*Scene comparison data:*
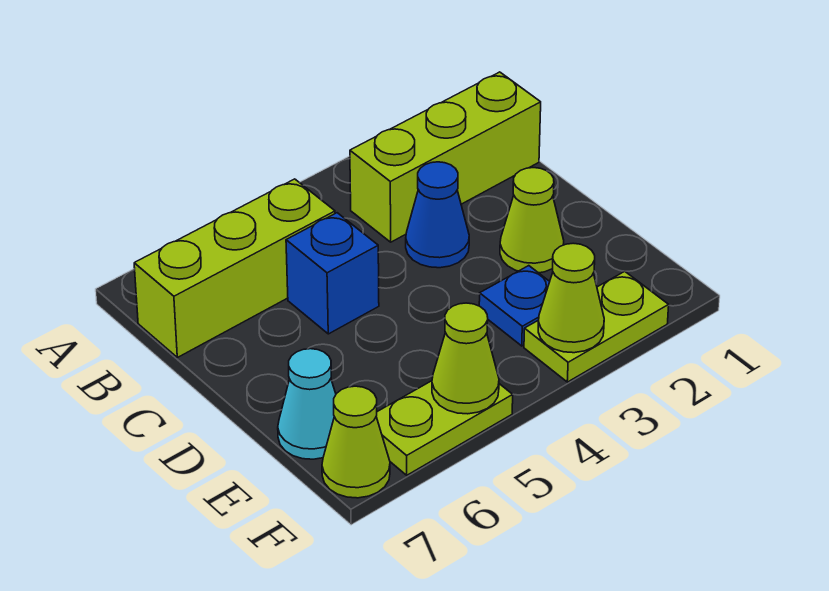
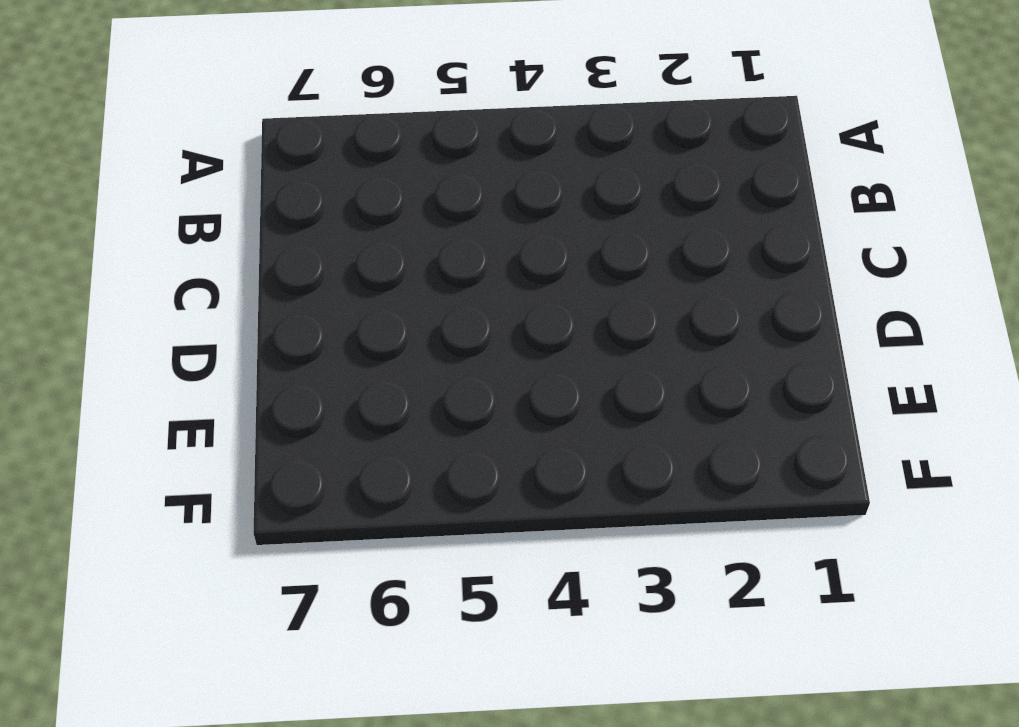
none -> lime brick B1:B3 level 1
none -> lime brick B5:B7 level 1
none -> blue cone C3 level 1

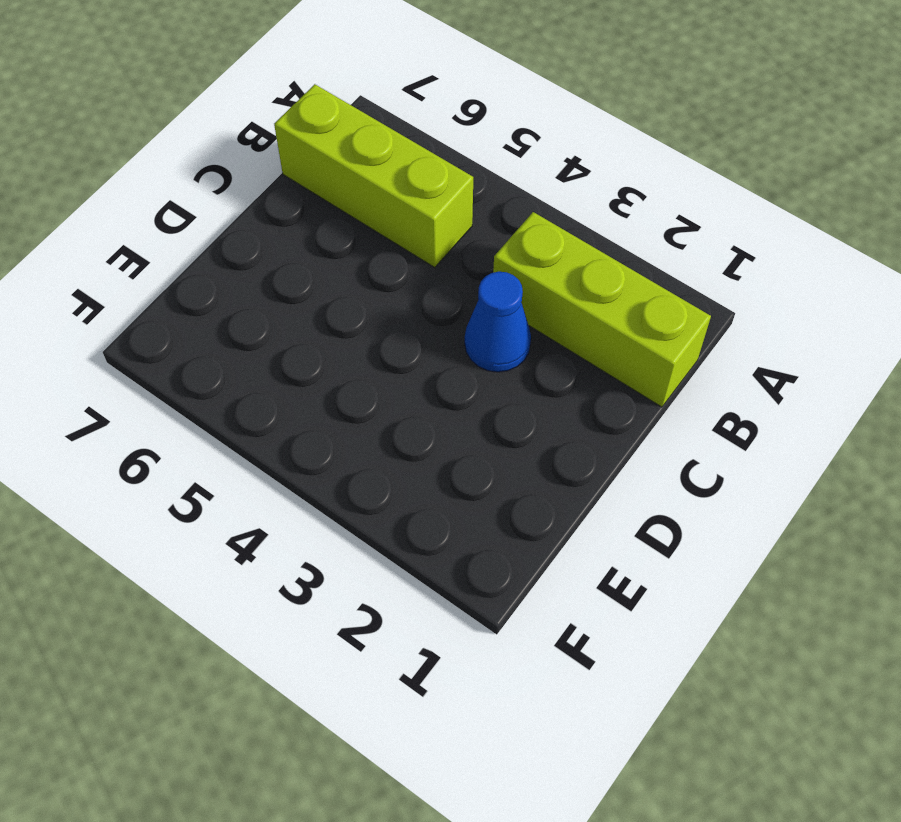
none -> blue brick C5 level 1
none -> lime cone D2 level 1
none -> blue plate E3 level 1

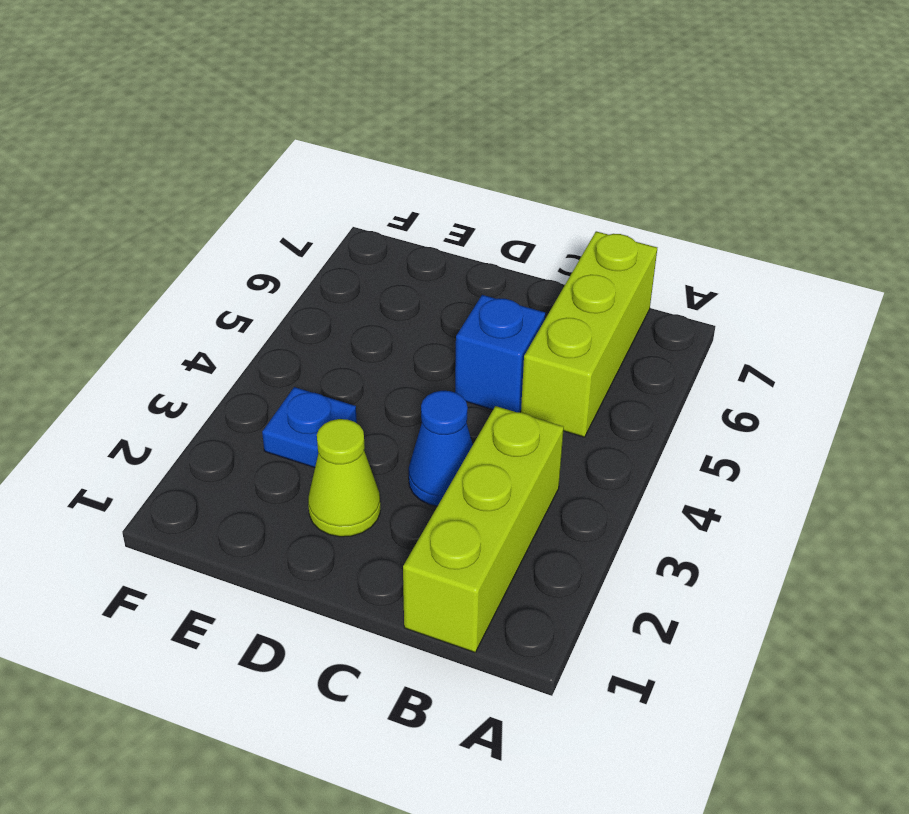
none -> cyan cone E7 level 1
none -> lime plate F2:F3 level 1
none -> lime plate F5:F6 level 1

*Your task:*
Copy, word for word, the line that contains "none -> lime plate F2:F3 level 1" and every line after it through the end of the records, and nothing else.

*Task response:*
none -> lime plate F2:F3 level 1
none -> lime plate F5:F6 level 1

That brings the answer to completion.